EXERCISE AIM >> Pull out every line below holding the word "brown".

TASK INPUT >>

^^^^^^^^

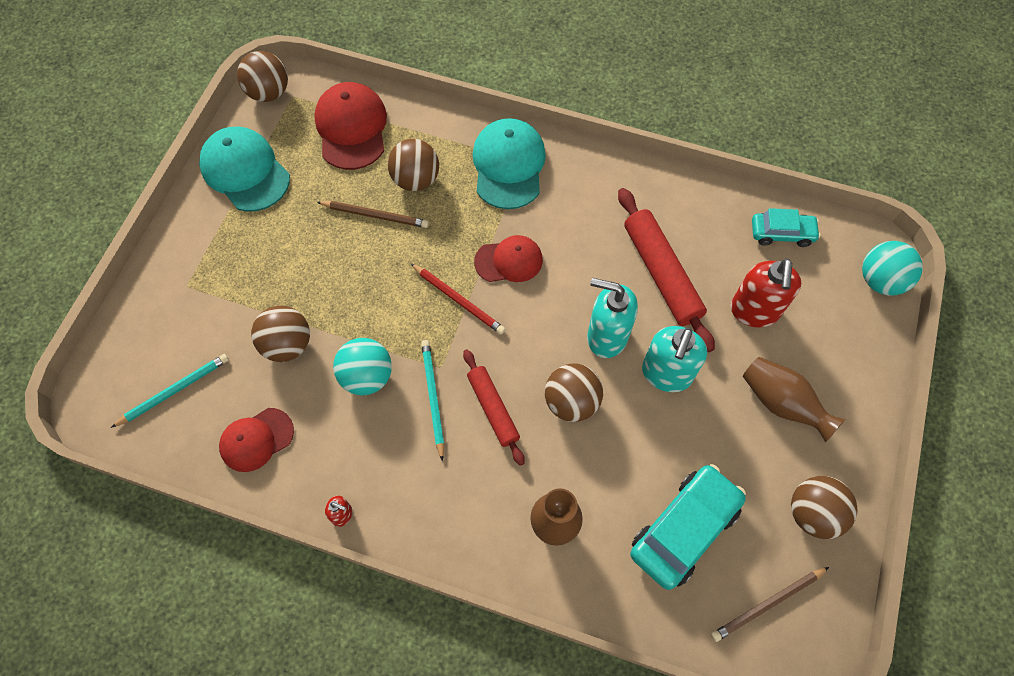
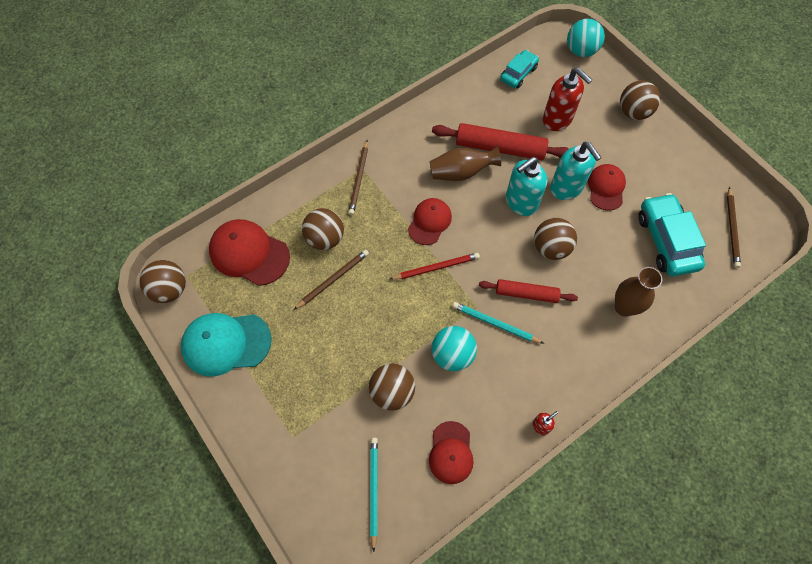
camera: 55 degrees left, 0 degrees up
turquoise cap [472,118,546,209] -> brown pencil [348,140,368,215]
brown vase [743,357,845,443] -> brown vase moved to [430,146,501,181]
brown ball [791,476,857,539] -> brown ball moved to [620,80,660,120]
none -> red cap [588,164,626,211]

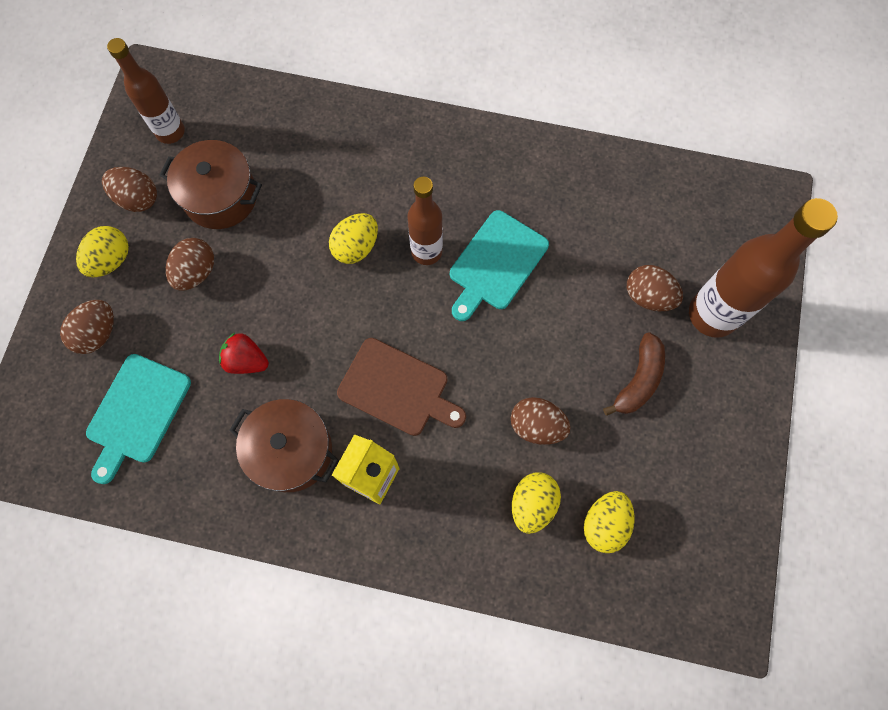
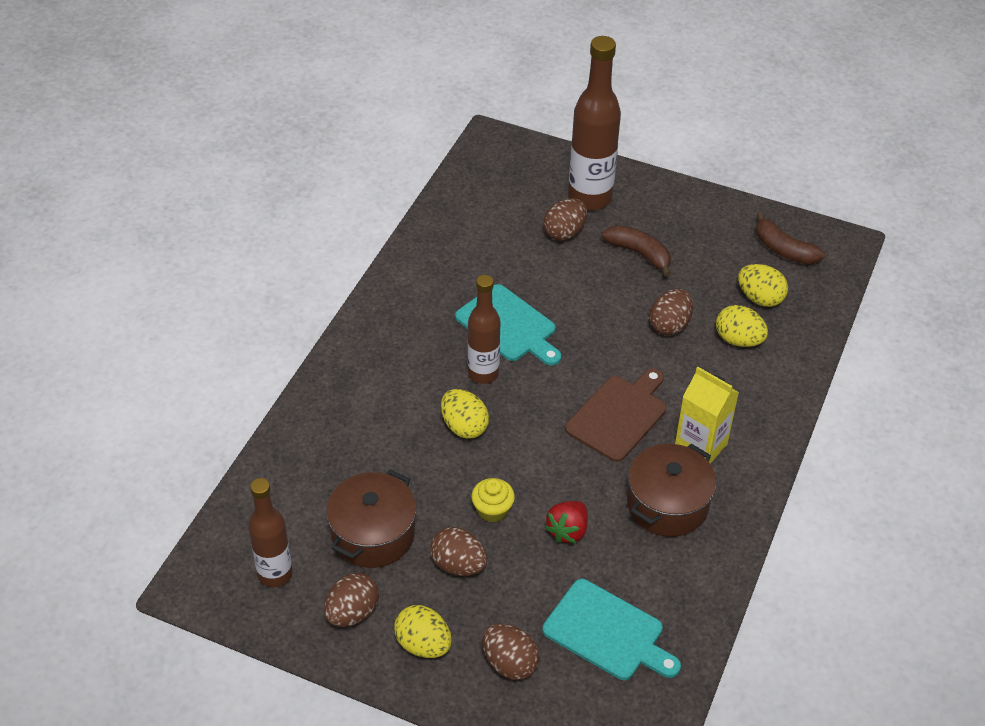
camera: 80 degrees left, 25 degrees down
none -> yellow cupcake [471,478,515,522]
none -> brown banana [756,212,825,265]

^^^^^^^^

COMPLETED EXERCISE >>
turquoise cap [472,118,546,209] -> brown pencil [348,140,368,215]
brown vase [743,357,845,443] -> brown vase moved to [430,146,501,181]
brown ball [791,476,857,539] -> brown ball moved to [620,80,660,120]
none -> brown banana [756,212,825,265]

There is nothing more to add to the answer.